= REQUIRED ACTION =
Every line below between the line holding "lime cone D4 level 1 -> none" and the line holding "black brick B7:B10", inclusive, should be repeated exactly, and all other lines omitted.

= DATA FOR ANALYSIS =

-------------------------

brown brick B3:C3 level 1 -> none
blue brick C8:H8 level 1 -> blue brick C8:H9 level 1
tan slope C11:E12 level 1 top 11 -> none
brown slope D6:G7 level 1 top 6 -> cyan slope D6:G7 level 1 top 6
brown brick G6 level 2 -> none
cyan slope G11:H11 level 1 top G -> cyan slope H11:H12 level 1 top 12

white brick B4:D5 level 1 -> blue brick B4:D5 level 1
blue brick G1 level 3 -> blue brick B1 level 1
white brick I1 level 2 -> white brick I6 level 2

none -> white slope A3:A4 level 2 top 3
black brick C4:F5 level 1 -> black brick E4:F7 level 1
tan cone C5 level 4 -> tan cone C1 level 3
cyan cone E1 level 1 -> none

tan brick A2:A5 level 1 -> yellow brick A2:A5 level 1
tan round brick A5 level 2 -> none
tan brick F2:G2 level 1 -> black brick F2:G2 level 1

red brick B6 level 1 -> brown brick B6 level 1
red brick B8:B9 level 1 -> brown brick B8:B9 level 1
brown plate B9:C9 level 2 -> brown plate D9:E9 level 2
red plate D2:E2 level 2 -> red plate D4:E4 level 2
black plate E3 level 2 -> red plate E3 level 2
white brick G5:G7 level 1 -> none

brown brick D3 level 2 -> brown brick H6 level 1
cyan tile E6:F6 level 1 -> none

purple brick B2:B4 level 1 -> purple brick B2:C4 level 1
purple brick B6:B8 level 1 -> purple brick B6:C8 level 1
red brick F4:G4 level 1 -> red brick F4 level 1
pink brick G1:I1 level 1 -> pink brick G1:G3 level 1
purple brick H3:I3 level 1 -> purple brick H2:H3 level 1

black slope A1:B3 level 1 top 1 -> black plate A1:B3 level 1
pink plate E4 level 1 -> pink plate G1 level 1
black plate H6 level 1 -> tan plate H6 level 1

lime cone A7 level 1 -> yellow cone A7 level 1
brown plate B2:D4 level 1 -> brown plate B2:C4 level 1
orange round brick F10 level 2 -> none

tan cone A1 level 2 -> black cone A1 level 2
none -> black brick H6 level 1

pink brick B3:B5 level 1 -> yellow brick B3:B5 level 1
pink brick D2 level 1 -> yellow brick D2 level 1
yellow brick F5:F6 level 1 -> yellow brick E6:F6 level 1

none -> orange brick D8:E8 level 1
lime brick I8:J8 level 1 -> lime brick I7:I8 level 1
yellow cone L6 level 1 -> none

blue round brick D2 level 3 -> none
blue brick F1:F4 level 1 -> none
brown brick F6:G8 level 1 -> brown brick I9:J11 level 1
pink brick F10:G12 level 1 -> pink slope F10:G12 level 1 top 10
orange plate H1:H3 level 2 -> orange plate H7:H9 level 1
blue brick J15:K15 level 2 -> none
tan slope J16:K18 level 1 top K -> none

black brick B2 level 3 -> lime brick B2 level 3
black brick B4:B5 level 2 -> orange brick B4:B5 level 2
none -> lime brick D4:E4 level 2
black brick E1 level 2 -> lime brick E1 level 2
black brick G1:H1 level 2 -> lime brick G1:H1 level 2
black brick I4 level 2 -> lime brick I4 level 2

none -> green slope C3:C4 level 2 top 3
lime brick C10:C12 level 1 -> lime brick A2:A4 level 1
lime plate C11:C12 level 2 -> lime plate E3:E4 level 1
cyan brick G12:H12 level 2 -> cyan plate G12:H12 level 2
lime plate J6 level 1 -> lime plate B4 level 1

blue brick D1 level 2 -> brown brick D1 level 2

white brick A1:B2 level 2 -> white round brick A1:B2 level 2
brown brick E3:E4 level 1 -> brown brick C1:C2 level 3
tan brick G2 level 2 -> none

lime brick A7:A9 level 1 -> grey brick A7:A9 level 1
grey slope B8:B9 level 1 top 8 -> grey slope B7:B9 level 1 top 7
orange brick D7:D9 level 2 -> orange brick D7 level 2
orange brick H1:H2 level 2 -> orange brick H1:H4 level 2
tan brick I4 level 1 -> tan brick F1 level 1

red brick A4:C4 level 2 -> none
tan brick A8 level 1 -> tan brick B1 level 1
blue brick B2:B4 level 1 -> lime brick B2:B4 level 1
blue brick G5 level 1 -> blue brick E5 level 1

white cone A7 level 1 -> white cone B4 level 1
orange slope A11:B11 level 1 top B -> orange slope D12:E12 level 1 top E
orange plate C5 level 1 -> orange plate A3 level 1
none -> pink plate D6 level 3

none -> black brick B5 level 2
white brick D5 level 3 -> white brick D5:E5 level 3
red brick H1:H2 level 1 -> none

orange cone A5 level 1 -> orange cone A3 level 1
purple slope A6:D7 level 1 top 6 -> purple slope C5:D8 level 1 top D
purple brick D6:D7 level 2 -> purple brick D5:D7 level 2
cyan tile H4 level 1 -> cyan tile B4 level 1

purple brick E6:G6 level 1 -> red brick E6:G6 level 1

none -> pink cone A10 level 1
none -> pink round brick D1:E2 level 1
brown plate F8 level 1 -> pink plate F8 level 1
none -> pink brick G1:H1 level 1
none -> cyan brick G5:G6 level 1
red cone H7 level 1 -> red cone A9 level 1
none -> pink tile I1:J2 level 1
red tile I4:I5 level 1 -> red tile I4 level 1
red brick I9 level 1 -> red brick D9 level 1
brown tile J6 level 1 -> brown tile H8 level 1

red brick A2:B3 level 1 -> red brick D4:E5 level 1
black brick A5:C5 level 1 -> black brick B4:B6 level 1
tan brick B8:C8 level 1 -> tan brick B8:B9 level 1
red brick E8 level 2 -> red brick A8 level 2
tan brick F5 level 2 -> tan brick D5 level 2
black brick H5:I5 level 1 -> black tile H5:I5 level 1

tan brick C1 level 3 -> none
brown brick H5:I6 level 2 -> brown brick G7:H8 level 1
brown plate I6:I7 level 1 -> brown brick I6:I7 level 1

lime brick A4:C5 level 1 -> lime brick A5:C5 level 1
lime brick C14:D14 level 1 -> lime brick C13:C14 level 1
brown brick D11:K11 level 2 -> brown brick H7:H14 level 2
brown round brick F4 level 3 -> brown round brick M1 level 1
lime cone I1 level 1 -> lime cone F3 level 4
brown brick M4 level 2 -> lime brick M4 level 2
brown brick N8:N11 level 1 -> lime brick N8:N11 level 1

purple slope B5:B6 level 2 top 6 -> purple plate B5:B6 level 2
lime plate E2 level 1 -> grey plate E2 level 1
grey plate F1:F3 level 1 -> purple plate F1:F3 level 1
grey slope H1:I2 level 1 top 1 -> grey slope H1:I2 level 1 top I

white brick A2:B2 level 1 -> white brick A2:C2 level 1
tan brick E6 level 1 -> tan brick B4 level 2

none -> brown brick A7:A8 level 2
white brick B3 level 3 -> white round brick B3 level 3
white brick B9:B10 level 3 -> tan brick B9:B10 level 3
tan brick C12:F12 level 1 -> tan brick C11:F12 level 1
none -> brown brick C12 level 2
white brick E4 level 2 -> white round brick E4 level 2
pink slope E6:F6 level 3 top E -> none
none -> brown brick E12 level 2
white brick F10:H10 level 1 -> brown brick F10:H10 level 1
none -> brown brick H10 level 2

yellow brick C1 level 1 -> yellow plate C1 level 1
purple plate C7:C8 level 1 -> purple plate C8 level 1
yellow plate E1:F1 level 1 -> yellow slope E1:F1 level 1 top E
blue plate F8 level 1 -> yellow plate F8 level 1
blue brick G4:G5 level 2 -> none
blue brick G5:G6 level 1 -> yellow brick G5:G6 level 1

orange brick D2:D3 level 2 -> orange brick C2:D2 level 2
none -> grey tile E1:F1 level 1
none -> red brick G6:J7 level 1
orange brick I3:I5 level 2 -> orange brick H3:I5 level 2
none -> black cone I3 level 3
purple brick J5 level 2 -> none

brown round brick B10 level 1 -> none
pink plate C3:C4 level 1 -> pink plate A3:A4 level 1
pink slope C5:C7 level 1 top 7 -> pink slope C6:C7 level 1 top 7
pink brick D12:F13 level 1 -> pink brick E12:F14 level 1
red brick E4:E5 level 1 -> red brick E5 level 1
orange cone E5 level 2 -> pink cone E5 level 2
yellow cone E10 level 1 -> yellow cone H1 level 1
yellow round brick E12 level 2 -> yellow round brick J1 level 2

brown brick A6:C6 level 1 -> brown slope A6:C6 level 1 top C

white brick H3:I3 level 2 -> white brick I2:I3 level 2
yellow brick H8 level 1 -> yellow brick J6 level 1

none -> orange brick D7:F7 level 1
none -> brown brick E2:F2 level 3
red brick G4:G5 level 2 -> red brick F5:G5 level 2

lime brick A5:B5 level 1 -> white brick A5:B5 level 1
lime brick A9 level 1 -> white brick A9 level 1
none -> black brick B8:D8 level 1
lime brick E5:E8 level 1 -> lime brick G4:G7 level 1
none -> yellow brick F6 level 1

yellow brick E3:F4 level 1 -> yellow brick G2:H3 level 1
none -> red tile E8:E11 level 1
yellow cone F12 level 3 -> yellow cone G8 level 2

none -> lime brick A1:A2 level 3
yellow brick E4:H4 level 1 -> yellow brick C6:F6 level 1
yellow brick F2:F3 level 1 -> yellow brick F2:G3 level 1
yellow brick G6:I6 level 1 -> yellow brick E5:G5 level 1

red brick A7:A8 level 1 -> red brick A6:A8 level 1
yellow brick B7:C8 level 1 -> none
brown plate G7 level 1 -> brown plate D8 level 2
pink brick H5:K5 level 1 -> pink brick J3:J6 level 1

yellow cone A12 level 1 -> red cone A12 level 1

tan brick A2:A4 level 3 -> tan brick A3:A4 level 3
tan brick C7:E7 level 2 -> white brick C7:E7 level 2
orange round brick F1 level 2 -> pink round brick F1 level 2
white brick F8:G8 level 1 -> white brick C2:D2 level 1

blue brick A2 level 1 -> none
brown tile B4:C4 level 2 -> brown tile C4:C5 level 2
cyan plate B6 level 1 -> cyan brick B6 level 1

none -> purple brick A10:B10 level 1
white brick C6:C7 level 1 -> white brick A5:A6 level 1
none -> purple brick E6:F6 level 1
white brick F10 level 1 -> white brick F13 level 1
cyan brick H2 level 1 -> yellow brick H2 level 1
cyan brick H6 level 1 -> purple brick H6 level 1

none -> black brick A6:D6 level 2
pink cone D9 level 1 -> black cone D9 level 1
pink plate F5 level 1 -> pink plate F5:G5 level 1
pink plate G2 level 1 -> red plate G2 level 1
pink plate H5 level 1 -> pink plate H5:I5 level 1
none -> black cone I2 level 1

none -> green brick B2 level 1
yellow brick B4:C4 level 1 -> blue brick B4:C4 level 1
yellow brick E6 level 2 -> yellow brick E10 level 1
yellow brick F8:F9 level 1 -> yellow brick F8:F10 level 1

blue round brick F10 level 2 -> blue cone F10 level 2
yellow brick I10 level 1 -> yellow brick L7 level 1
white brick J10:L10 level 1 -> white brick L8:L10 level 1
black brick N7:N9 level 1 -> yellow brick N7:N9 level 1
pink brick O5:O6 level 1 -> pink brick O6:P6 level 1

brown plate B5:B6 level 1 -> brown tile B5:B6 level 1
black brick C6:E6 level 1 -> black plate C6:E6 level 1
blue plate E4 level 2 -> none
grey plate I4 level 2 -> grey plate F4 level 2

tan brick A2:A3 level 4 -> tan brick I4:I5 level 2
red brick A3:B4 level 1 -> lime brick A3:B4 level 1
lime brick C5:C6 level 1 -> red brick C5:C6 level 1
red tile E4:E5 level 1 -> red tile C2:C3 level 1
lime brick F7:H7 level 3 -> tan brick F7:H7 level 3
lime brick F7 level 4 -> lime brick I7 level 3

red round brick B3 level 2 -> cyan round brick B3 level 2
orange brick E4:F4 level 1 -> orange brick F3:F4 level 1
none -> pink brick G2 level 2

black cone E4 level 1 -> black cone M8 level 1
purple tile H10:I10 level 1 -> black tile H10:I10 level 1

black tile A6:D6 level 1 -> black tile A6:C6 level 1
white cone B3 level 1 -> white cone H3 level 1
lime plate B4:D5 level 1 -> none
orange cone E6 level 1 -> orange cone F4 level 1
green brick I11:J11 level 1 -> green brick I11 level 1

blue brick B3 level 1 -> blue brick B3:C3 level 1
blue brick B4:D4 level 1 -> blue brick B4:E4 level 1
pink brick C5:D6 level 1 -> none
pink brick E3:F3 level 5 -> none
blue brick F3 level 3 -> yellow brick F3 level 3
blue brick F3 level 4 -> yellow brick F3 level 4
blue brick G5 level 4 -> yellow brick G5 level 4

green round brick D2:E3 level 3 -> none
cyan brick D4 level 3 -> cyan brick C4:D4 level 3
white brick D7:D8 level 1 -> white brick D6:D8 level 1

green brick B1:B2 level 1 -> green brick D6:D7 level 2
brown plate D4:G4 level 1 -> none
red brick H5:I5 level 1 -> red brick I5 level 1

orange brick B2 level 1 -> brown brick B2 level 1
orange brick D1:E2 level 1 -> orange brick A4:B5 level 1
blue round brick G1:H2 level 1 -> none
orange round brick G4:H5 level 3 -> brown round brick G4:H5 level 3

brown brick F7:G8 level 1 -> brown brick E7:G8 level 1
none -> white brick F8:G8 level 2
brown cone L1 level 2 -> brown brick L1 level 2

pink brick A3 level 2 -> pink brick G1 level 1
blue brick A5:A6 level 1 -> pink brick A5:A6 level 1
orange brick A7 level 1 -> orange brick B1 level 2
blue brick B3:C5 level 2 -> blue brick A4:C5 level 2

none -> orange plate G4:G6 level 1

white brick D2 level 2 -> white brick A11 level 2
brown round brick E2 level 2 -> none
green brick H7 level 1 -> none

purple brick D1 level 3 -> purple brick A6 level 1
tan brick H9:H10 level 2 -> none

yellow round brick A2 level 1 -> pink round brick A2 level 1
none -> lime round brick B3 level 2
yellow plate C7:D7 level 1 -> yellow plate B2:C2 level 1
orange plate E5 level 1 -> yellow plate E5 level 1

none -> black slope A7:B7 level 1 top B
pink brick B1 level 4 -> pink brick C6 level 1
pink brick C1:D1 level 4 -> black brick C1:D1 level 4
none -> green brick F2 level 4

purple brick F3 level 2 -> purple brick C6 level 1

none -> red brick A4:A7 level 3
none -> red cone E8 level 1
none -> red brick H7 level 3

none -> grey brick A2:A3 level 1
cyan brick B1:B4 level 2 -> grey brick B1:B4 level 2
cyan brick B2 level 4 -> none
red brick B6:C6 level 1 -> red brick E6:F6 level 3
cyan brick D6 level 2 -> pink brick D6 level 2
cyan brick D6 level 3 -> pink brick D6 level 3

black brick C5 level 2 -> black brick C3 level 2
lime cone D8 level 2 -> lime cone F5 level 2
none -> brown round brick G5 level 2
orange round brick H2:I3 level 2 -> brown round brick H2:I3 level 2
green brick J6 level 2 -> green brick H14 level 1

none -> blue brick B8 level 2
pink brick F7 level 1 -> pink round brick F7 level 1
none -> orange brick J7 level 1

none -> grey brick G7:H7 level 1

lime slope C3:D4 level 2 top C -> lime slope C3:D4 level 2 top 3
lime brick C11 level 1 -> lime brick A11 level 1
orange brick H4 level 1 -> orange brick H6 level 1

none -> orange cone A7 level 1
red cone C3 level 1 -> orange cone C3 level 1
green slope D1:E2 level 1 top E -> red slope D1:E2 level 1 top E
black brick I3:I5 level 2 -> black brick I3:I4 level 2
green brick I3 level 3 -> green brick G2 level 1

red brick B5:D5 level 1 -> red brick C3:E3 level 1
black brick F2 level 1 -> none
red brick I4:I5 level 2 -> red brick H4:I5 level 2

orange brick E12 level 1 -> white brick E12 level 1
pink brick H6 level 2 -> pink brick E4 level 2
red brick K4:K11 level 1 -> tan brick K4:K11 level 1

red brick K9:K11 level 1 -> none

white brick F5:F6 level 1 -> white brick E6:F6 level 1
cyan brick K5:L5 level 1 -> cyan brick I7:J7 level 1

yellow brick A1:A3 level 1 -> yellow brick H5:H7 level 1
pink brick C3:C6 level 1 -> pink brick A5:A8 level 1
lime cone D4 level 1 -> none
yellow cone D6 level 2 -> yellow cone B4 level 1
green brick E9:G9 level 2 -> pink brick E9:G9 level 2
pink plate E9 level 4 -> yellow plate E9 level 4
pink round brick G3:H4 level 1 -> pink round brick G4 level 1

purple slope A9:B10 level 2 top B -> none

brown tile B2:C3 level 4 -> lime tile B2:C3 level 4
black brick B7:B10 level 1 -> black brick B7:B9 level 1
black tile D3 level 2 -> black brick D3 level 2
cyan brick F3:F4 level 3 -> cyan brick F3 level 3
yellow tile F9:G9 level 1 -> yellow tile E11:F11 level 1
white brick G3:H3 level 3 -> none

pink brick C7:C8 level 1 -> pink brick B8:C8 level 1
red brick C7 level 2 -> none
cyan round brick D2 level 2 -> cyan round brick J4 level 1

-------------------------

= TASK SOLUTION =
lime cone D4 level 1 -> none
yellow cone D6 level 2 -> yellow cone B4 level 1
green brick E9:G9 level 2 -> pink brick E9:G9 level 2
pink plate E9 level 4 -> yellow plate E9 level 4
pink round brick G3:H4 level 1 -> pink round brick G4 level 1

purple slope A9:B10 level 2 top B -> none

brown tile B2:C3 level 4 -> lime tile B2:C3 level 4
black brick B7:B10 level 1 -> black brick B7:B9 level 1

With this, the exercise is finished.